Your assignment: All that is wanted is the span of lines from the one with "red bell: 6 -> 7" to the last line of the data, copied exactly.

(Extracted material begins)

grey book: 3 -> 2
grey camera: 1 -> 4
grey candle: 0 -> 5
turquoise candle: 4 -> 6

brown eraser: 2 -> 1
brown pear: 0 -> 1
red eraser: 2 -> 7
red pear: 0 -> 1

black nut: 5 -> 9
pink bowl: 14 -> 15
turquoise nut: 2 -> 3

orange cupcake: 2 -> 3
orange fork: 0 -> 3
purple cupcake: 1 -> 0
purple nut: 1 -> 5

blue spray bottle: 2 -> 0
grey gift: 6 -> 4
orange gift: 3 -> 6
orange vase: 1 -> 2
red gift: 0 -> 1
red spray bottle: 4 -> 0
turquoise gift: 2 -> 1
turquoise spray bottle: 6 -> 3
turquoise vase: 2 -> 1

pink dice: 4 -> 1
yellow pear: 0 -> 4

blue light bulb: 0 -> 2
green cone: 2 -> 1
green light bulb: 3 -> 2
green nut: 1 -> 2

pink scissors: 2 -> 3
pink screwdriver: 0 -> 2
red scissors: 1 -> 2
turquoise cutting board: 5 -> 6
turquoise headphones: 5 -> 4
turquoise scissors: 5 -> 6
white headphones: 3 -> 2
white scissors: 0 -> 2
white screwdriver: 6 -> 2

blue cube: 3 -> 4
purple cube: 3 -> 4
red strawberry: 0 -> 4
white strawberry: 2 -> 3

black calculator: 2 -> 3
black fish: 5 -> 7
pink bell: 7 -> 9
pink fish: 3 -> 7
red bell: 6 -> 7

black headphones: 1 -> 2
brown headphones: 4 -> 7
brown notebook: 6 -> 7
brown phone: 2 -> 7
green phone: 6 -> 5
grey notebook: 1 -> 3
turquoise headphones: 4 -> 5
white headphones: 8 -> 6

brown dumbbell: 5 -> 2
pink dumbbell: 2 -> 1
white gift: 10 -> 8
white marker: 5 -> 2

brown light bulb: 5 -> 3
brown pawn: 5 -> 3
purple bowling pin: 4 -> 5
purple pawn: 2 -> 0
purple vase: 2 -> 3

(Extracted material ends)

Response below:
red bell: 6 -> 7

black headphones: 1 -> 2
brown headphones: 4 -> 7
brown notebook: 6 -> 7
brown phone: 2 -> 7
green phone: 6 -> 5
grey notebook: 1 -> 3
turquoise headphones: 4 -> 5
white headphones: 8 -> 6

brown dumbbell: 5 -> 2
pink dumbbell: 2 -> 1
white gift: 10 -> 8
white marker: 5 -> 2

brown light bulb: 5 -> 3
brown pawn: 5 -> 3
purple bowling pin: 4 -> 5
purple pawn: 2 -> 0
purple vase: 2 -> 3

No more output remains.